◆ What you should do ◆
Find the lines in the listing below that have the word "right" and give their count, nothing else.

◆ Data records ◆
* * * * * * * * *
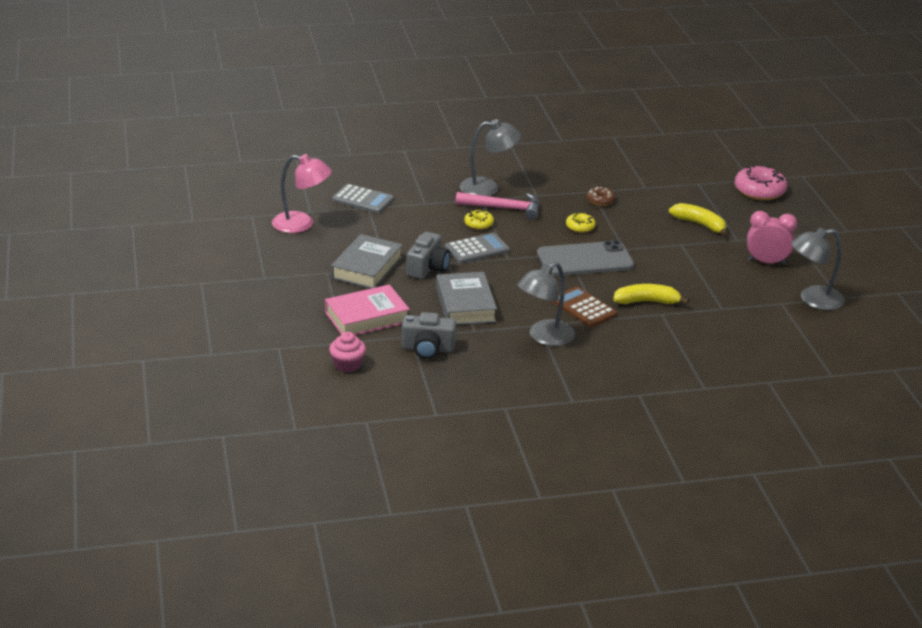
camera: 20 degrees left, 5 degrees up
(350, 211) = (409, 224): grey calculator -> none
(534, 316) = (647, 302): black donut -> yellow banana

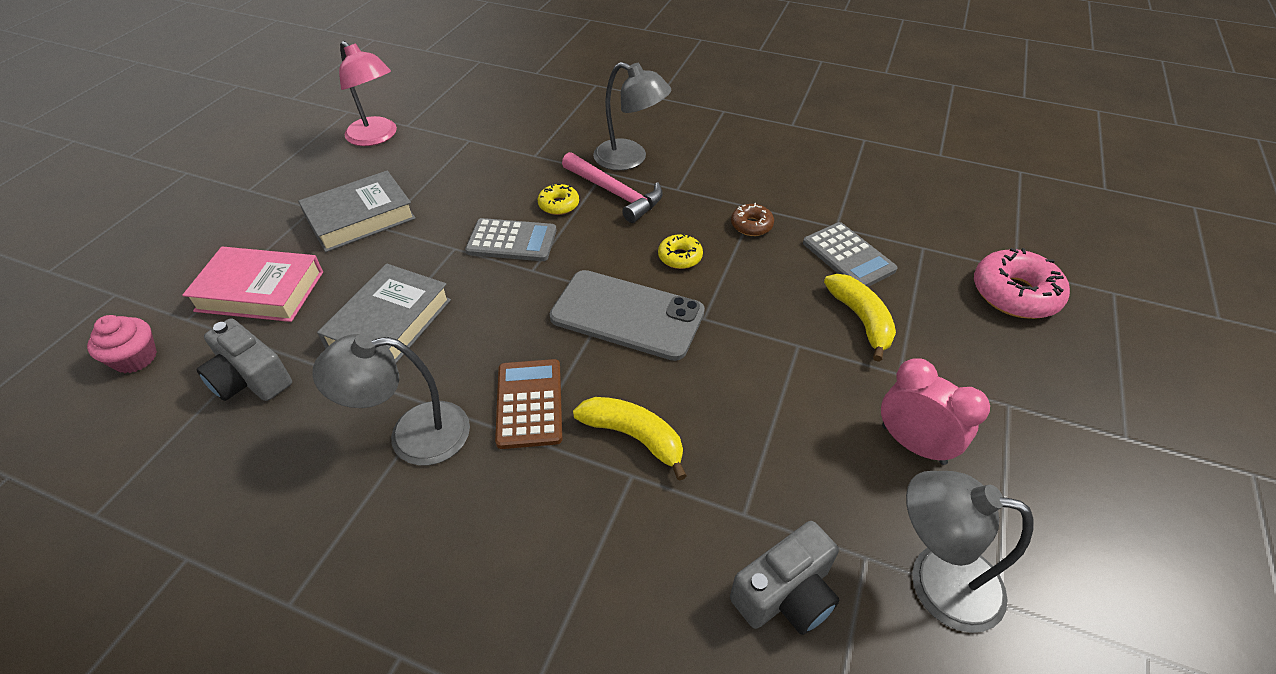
camera: 35 degrees right, 15 degrees up
(363, 200) = (476, 128): grey calculator -> grey calculator (848, 256)
(427, 268) = (422, 246): grey camera -> grey camera (785, 593)

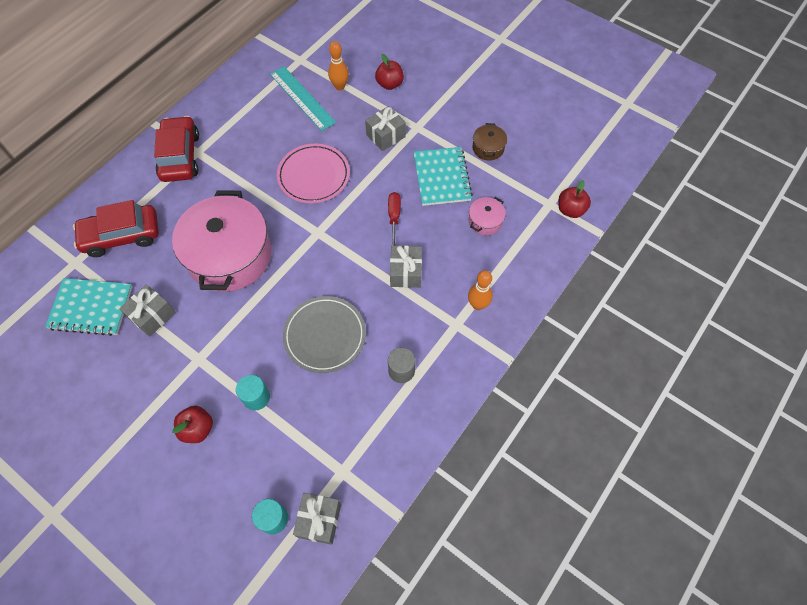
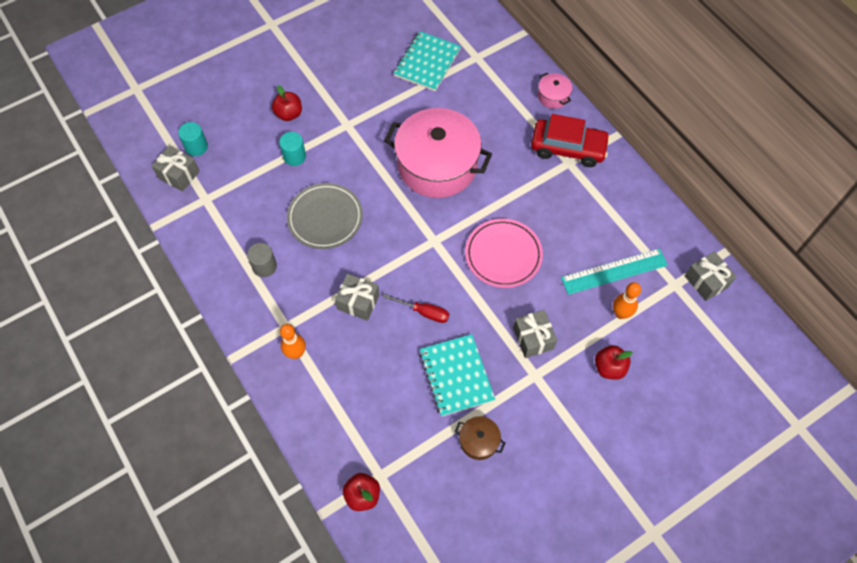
camera: 110 degrees right, 0 degrees up
(122, 236) = (491, 91): red car -> none
(152, 316) = (401, 101): grey gift -> grey gift (706, 281)
(442, 177) = (456, 376): turquoise notebook -> turquoise notebook turned 60 degrees clockwise
(485, 221) = (384, 398): pink pot -> pink pot (553, 96)

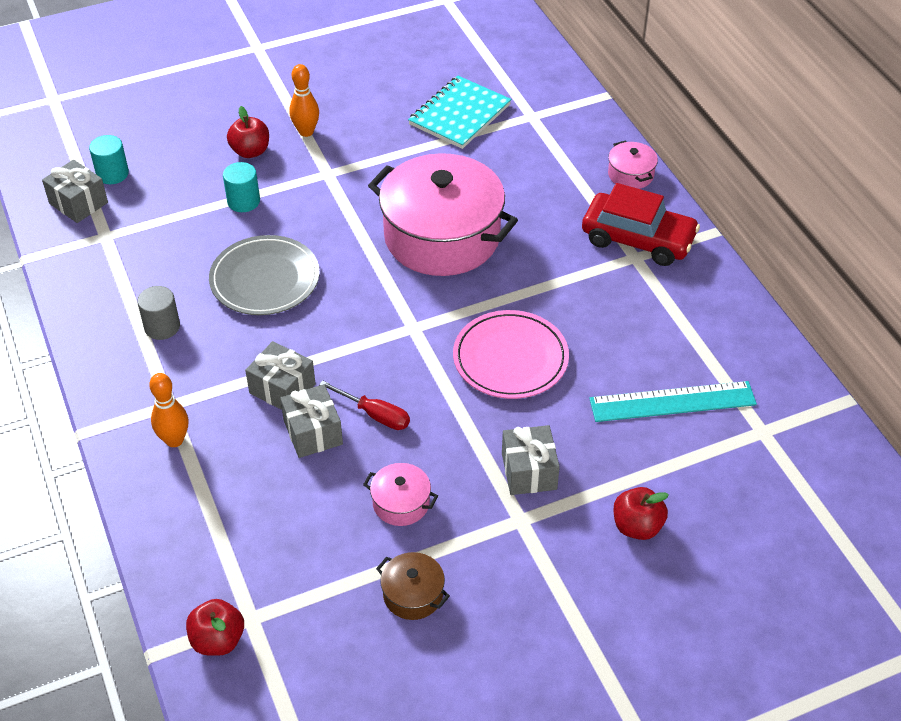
camera: 10 degrees right, 15 degrees down
(456, 376) = (401, 503): turquoise notebook -> pink pot
(620, 313) = (670, 458): orange bowling pin -> orange bowling pin (306, 132)
(706, 281) = (812, 434): grey gift -> grey gift (313, 432)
* * * * * * * * *
◆ Answer to this task ◆
3